What you will do: Collect every line below that contains the string "point", treating uppercase and lowercase letters as different.

===== Supplied data =====

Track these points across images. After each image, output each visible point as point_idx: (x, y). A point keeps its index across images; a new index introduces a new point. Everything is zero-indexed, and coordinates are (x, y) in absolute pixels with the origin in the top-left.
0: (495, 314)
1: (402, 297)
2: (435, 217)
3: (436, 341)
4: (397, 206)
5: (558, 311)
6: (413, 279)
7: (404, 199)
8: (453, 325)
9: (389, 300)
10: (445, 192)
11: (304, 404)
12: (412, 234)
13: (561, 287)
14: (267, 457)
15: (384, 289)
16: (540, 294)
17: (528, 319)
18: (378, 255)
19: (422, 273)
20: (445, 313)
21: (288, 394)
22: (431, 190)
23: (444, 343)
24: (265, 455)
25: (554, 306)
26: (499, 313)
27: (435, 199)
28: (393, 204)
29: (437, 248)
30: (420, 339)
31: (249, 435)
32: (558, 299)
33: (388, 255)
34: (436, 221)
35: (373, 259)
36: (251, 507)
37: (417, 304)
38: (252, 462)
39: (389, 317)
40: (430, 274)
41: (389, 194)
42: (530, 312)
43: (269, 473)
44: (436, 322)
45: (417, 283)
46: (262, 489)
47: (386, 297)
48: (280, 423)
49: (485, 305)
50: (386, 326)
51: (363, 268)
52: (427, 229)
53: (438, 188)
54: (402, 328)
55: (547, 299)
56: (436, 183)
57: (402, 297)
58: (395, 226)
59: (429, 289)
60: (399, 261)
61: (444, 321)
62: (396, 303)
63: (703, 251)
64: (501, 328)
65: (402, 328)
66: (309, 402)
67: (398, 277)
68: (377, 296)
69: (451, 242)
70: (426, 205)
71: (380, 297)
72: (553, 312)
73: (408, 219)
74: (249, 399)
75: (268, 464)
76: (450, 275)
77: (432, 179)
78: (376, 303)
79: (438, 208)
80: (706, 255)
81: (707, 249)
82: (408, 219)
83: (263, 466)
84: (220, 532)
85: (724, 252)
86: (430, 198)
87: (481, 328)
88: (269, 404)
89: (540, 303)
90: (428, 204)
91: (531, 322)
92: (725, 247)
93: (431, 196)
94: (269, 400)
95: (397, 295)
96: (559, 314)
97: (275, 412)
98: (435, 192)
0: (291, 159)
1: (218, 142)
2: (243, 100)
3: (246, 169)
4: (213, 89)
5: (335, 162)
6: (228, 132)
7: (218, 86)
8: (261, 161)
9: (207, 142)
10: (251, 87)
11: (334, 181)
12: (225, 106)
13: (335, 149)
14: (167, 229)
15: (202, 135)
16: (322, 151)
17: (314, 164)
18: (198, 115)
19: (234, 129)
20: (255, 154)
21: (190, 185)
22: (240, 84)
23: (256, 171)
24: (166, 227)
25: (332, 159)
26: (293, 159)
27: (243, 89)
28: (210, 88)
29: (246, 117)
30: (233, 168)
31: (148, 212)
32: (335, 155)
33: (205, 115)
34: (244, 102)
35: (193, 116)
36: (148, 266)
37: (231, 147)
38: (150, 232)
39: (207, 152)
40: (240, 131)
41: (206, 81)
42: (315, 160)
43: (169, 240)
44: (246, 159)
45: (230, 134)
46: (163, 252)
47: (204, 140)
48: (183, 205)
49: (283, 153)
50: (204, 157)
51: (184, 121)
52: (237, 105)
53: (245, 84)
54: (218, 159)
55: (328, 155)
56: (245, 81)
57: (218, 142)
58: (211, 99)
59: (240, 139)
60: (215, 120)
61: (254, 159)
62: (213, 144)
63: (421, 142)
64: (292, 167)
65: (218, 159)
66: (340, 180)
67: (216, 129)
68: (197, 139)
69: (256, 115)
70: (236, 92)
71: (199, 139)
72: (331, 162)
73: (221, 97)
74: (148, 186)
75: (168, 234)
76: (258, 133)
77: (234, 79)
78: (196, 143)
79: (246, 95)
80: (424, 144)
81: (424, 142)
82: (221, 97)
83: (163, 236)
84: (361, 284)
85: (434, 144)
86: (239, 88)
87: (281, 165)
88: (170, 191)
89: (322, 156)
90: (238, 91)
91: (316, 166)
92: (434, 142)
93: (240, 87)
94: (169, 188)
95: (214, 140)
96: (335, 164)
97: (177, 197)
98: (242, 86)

=====

Task result:
Track these points across images. After each image, output each visible point as point_idx: (x, y). A point keeps its index across images; a new index introduces a new point. Everything is zero-indexed, and coordinates are (x, y) in absolute pixels with the origin in the top-left.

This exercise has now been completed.